Start of Dataset content

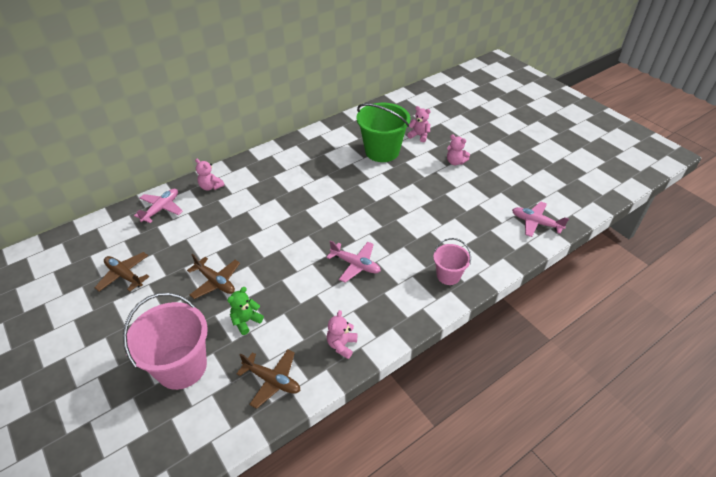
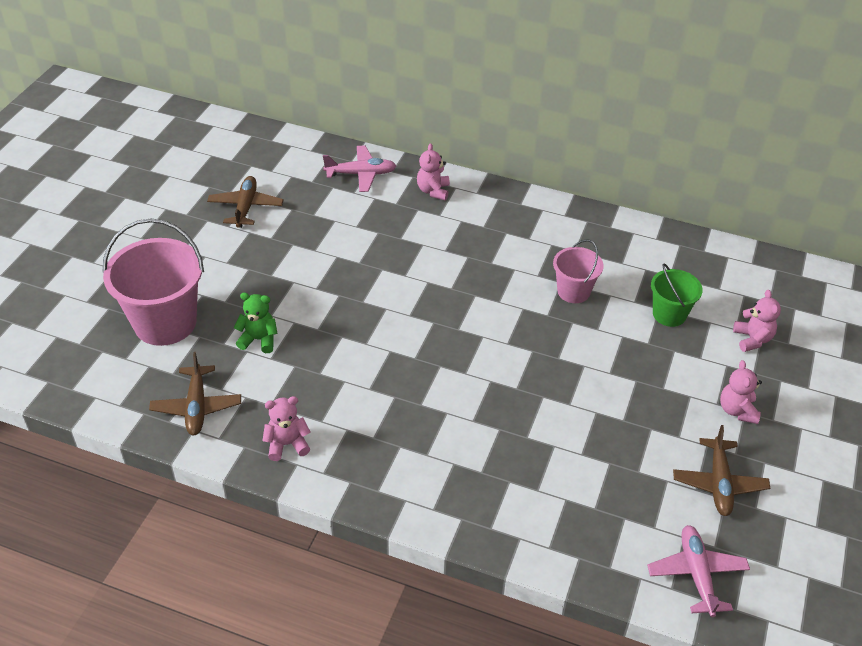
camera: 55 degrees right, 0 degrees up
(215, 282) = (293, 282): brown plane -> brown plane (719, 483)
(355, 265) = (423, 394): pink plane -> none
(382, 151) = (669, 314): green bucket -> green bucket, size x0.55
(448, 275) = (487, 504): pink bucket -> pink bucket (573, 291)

End of Dataset content

An exact printout is needed of the lines from the one containing "(355, 265) = (423, 394): pink plane -> none" through the end of the listing above, both of those lines included, and nothing else.

(355, 265) = (423, 394): pink plane -> none
(382, 151) = (669, 314): green bucket -> green bucket, size x0.55
(448, 275) = (487, 504): pink bucket -> pink bucket (573, 291)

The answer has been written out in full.